> [Stored data entries]
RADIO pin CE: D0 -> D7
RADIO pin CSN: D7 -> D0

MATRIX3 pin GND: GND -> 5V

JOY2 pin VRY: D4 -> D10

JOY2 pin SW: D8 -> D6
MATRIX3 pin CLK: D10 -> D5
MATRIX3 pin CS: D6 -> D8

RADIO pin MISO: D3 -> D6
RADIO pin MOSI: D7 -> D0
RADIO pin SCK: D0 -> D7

* * *

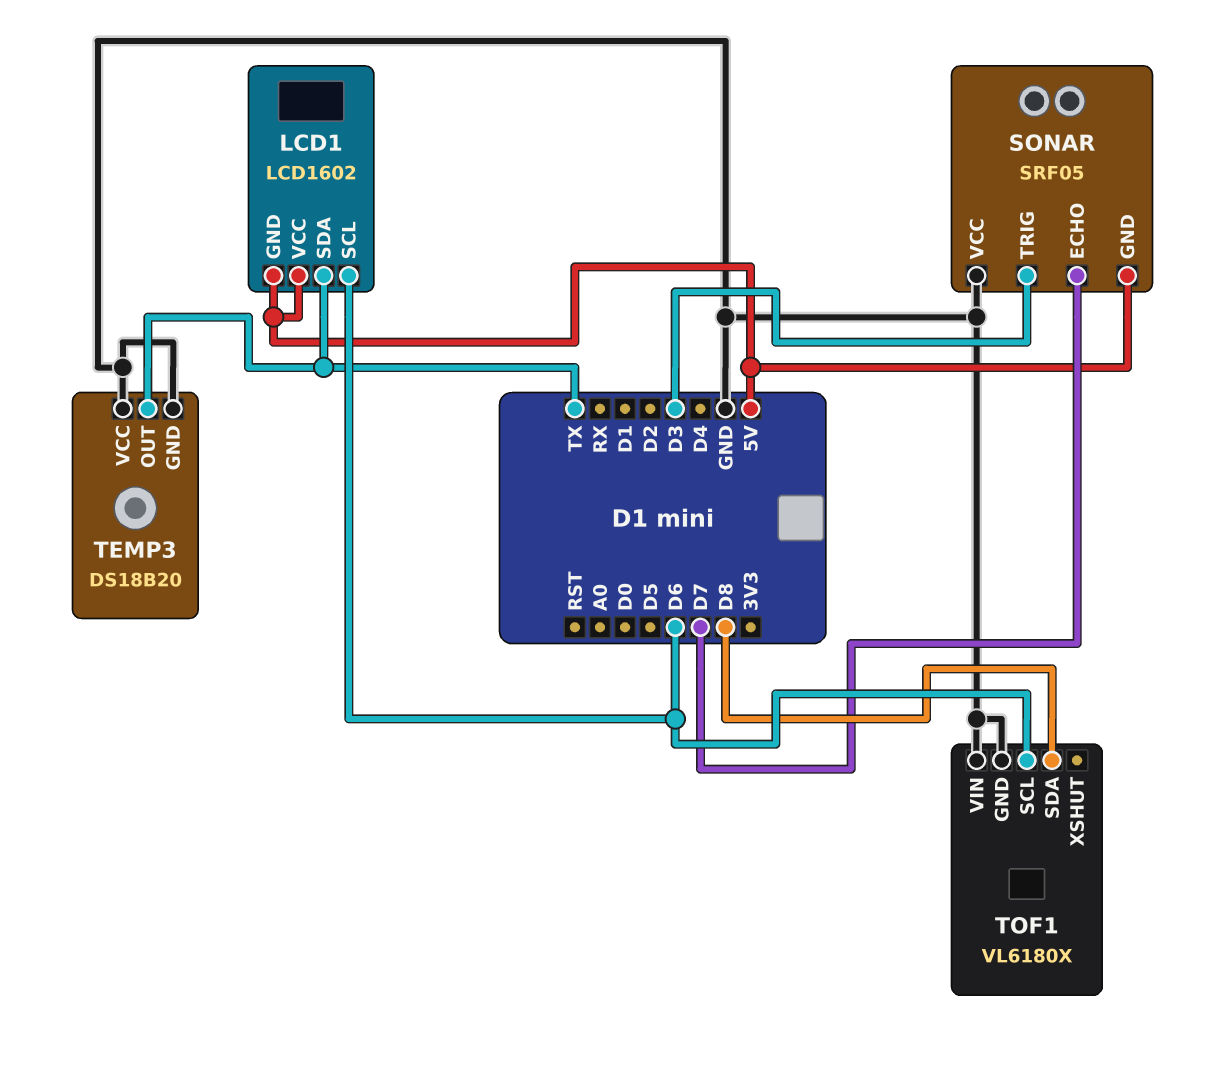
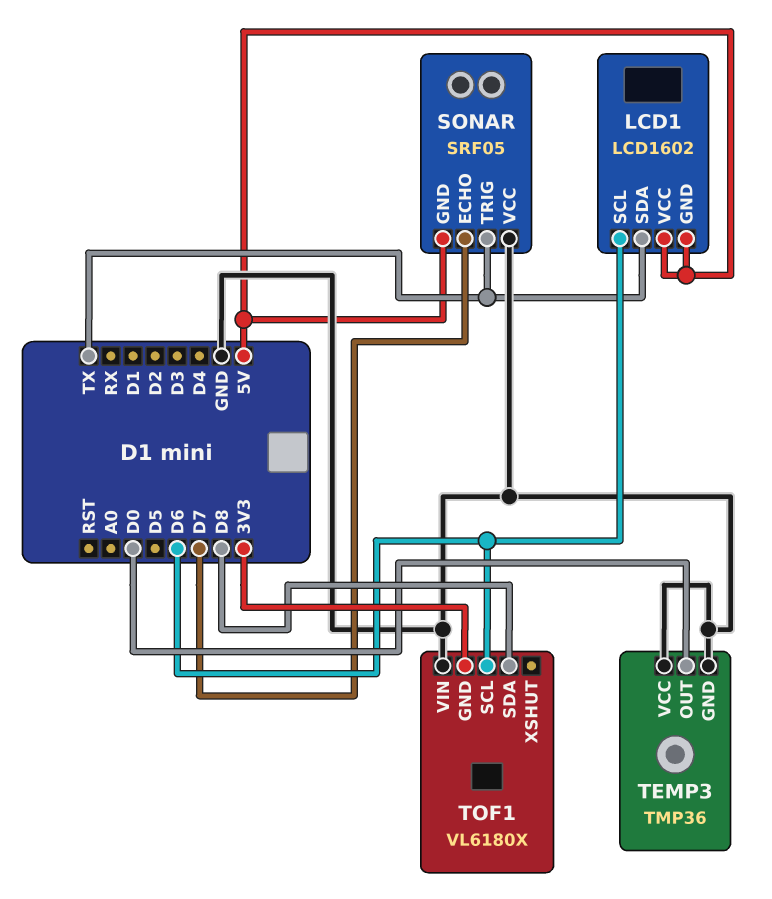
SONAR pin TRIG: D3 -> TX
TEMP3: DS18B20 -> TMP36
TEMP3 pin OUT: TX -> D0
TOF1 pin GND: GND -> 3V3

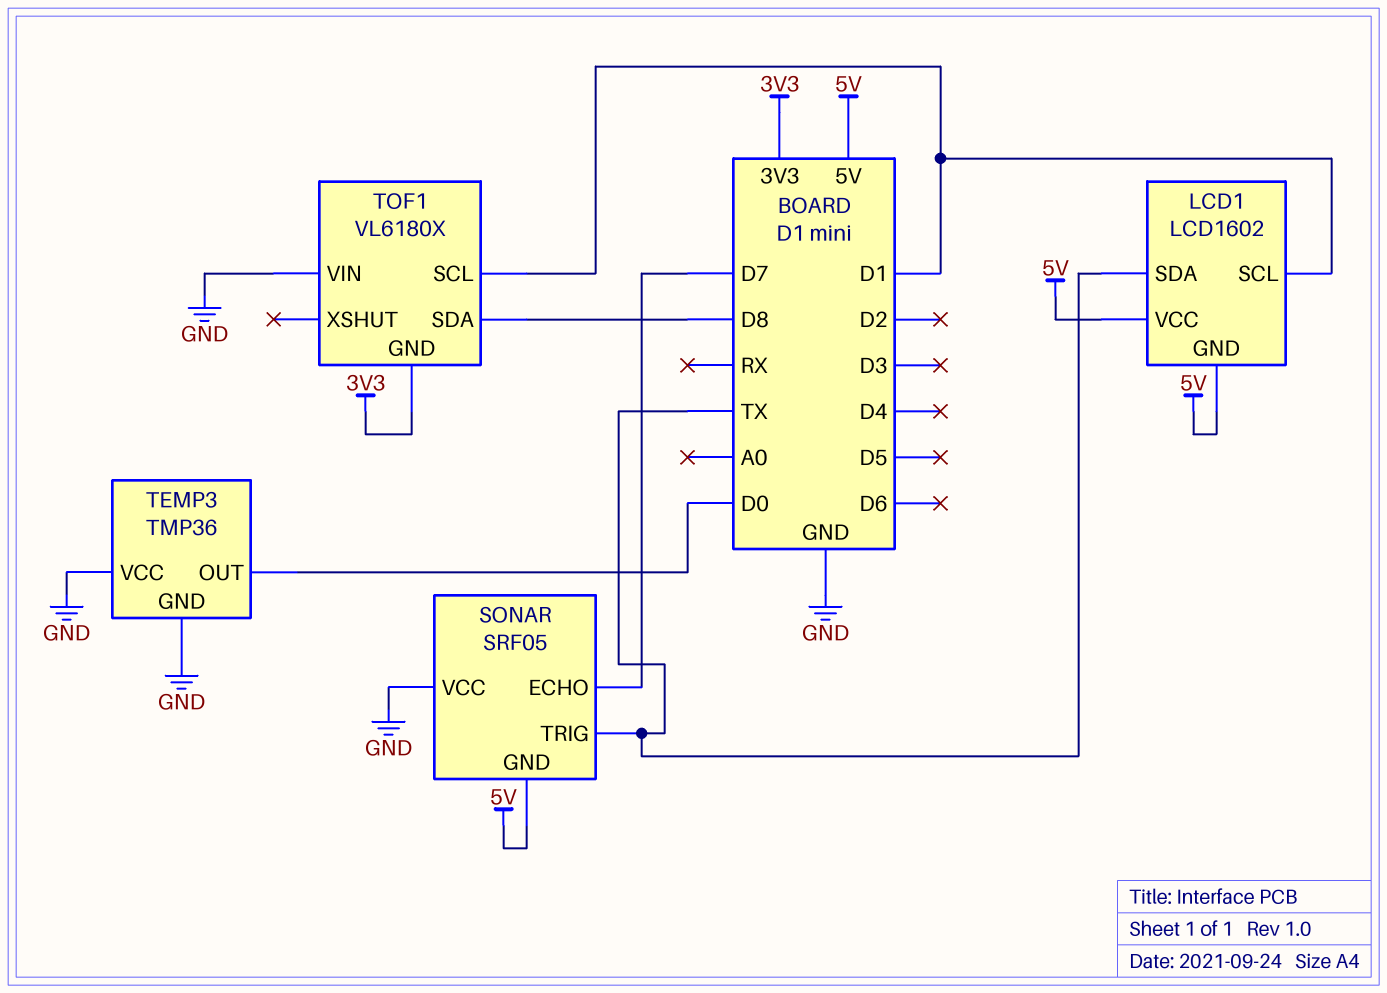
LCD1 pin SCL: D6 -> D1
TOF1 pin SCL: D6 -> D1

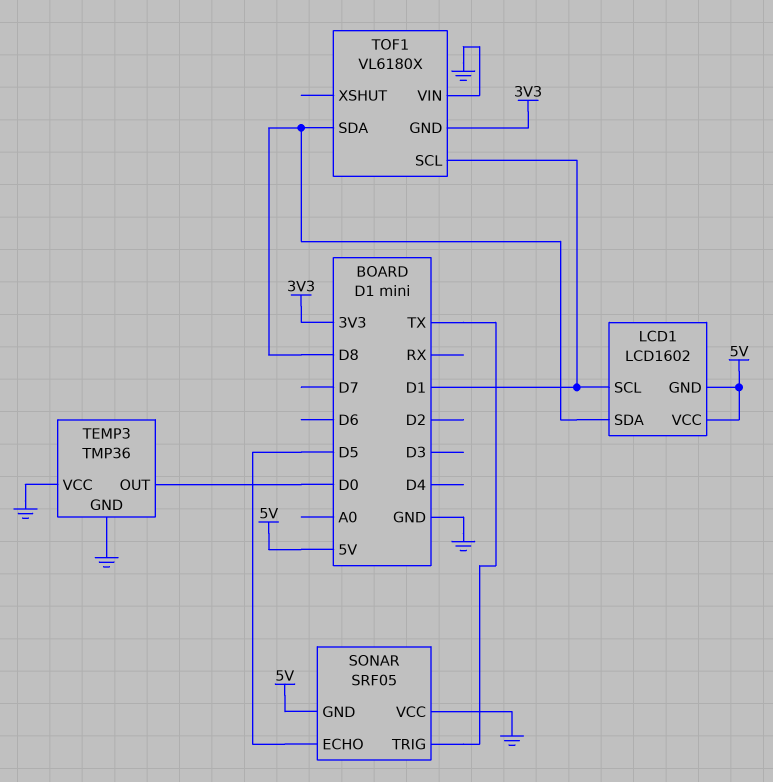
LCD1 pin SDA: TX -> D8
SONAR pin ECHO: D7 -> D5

> [What to produce]
For each line above that contains the word "SONAR", make a copy.

> [Response to the exercise]
SONAR pin TRIG: D3 -> TX
SONAR pin ECHO: D7 -> D5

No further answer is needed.